Records provided:
::::::

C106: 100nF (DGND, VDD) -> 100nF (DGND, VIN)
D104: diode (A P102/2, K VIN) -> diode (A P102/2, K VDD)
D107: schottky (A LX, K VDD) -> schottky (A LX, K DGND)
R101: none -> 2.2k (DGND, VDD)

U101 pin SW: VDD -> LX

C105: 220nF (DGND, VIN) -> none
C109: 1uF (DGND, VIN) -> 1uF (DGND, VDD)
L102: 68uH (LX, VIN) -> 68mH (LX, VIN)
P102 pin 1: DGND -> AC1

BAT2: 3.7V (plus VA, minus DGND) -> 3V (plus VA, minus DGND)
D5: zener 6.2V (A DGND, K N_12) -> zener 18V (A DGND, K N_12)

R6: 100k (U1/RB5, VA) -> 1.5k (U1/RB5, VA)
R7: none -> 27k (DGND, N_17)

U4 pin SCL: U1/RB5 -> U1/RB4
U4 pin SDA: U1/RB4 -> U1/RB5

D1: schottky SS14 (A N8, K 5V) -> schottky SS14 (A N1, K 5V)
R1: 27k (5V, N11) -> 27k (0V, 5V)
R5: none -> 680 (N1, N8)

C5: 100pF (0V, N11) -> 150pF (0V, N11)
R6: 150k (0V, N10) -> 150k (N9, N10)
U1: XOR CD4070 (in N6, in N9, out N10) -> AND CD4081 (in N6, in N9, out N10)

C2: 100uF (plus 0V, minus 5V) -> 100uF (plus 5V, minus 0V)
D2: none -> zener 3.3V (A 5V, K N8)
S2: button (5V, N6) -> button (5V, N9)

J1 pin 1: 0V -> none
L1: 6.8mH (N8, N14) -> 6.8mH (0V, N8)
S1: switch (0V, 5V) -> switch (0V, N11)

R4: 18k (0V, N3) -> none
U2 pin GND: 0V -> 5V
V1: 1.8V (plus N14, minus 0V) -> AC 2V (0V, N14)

::::::

What you need to do:
This task calls for an exact reproduction of the lines that start at the one containing "R4: 18k (0V, N3) -> none" and continue to the end of the entries above.

Exercise result:
R4: 18k (0V, N3) -> none
U2 pin GND: 0V -> 5V
V1: 1.8V (plus N14, minus 0V) -> AC 2V (0V, N14)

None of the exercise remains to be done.